[Start of section]

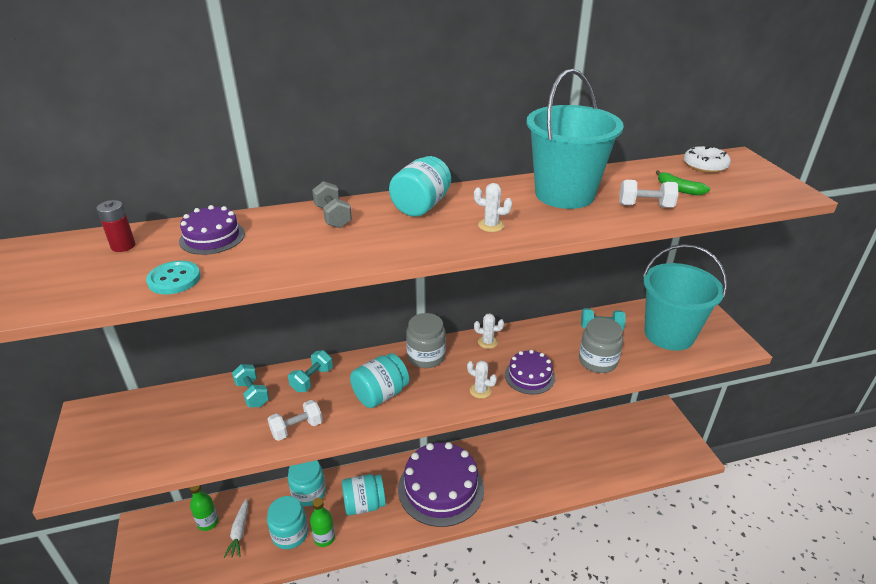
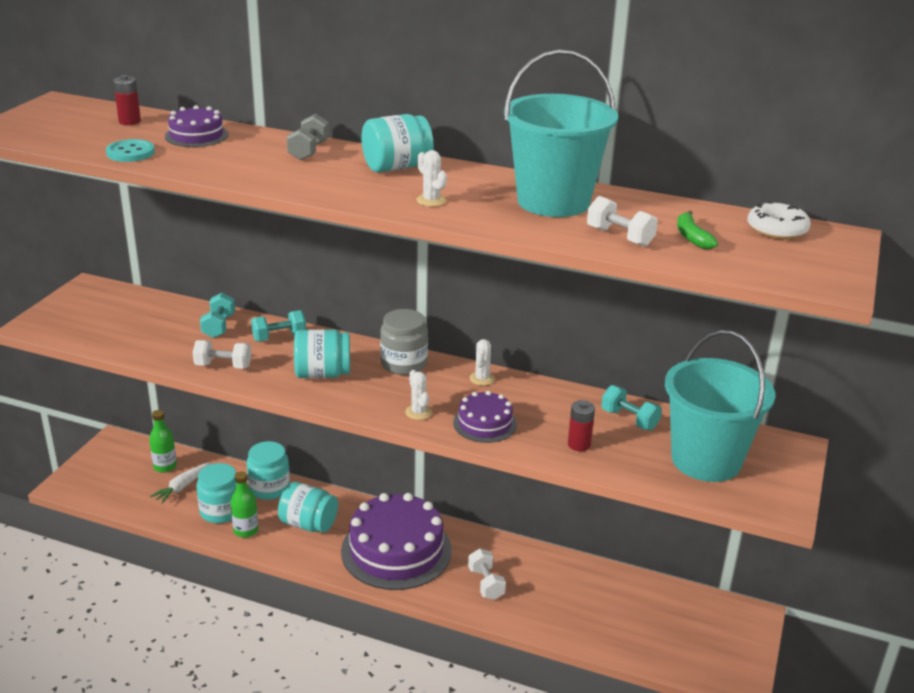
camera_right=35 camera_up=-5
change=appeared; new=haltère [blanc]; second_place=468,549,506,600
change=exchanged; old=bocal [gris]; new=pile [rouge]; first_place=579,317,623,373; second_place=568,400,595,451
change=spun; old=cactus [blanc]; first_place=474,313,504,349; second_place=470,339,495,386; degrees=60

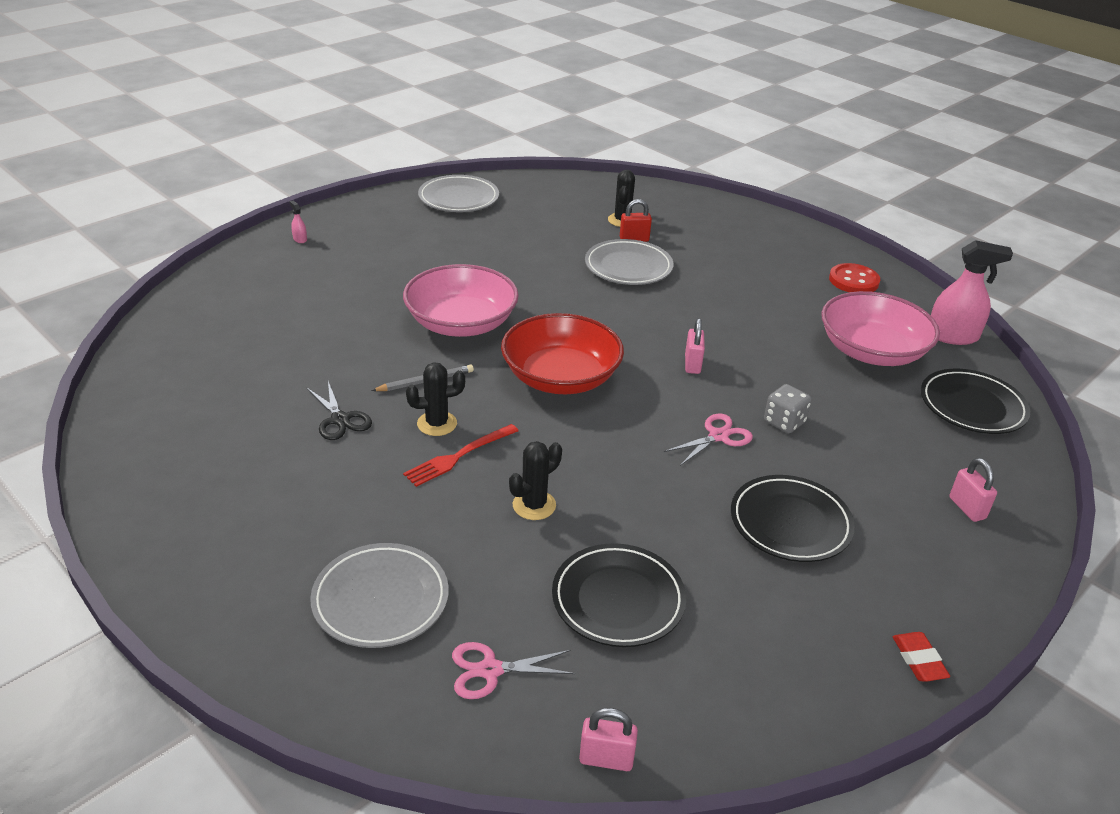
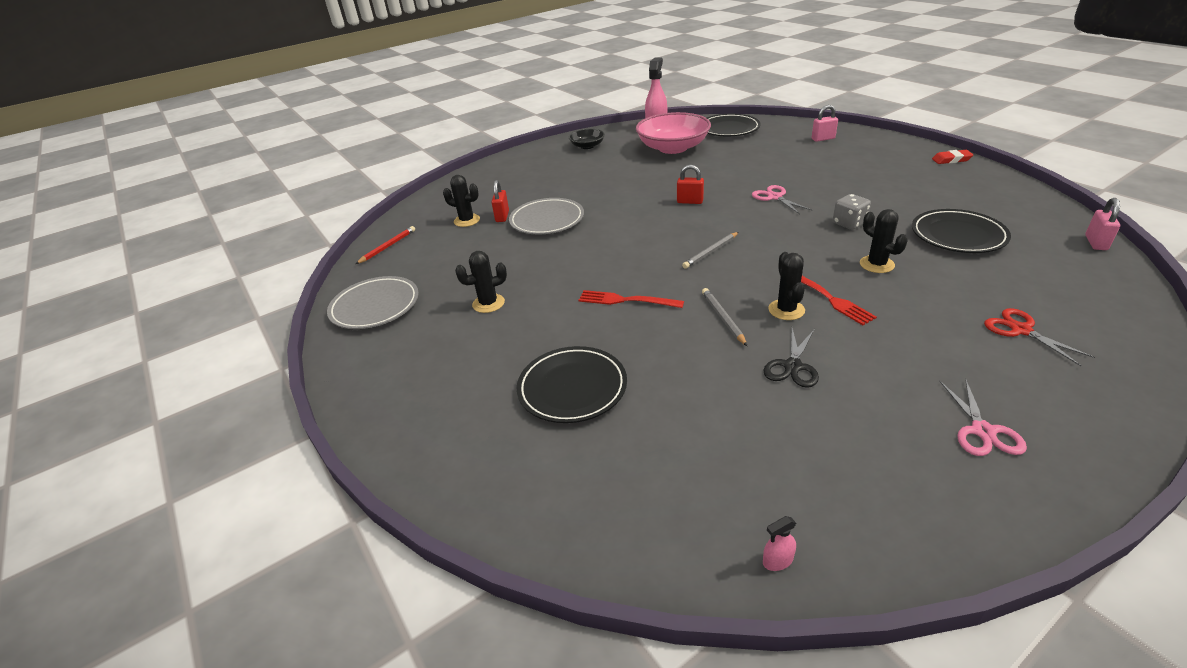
camera_right=-75 camera_up=0
change=appeared; new=crayon [rouge]; second_place=356,226,415,264
change=appeared; new=cactus [noir]; second_place=455,251,507,313
change=relocated; old=vaporisateur [rose]; first_place=289,200,307,243; second_place=763,516,796,571
change=relocated; old=ciseaux [rose]; first_place=452,642,575,699; second_place=939,379,1027,456
change=relocated; old=assiette [noir]; first_place=731,475,855,562; second_place=516,346,627,423
change=relocated; old=dé [gris]; first_place=764,384,812,433; second_place=833,194,871,230
change=exchanged; old=assiette [gris]; new=ciseaux [rouge]; first_place=310,543,449,648; second_place=984,308,1095,366
change=exchanged; old=bol [rose]; new=fourchette [rouge]; first_place=403,264,519,337; second_place=579,290,684,308
change=exchanged; old=bol [rouge]; new=crayon [gris]; first_place=501,313,624,394; second_place=682,232,739,269
change=exchanged; old=bouton [rouge]; new=bol [noir]; first_place=829,263,880,292; second_place=569,129,605,149
change=colour; old=cadenas [rose]; new=cadenas [rouge]; first_place=685,318,705,374; second_place=677,165,704,204
change=spun; old=ciseaux [noir]; first_place=306,382,372,440; second_place=763,328,819,388; degrees=135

[End of section]

> **Task directions**: Make an exact copy of the records, pictures excluded.

> **Solution for this task**:
camera_right=35 camera_up=-5
change=appeared; new=haltère [blanc]; second_place=468,549,506,600
change=exchanged; old=bocal [gris]; new=pile [rouge]; first_place=579,317,623,373; second_place=568,400,595,451
change=spun; old=cactus [blanc]; first_place=474,313,504,349; second_place=470,339,495,386; degrees=60

camera_right=-75 camera_up=0
change=appeared; new=crayon [rouge]; second_place=356,226,415,264
change=appeared; new=cactus [noir]; second_place=455,251,507,313
change=relocated; old=vaporisateur [rose]; first_place=289,200,307,243; second_place=763,516,796,571
change=relocated; old=ciseaux [rose]; first_place=452,642,575,699; second_place=939,379,1027,456
change=relocated; old=assiette [noir]; first_place=731,475,855,562; second_place=516,346,627,423
change=relocated; old=dé [gris]; first_place=764,384,812,433; second_place=833,194,871,230
change=exchanged; old=assiette [gris]; new=ciseaux [rouge]; first_place=310,543,449,648; second_place=984,308,1095,366
change=exchanged; old=bol [rose]; new=fourchette [rouge]; first_place=403,264,519,337; second_place=579,290,684,308
change=exchanged; old=bol [rouge]; new=crayon [gris]; first_place=501,313,624,394; second_place=682,232,739,269
change=exchanged; old=bouton [rouge]; new=bol [noir]; first_place=829,263,880,292; second_place=569,129,605,149
change=colour; old=cadenas [rose]; new=cadenas [rouge]; first_place=685,318,705,374; second_place=677,165,704,204
change=spun; old=ciseaux [noir]; first_place=306,382,372,440; second_place=763,328,819,388; degrees=135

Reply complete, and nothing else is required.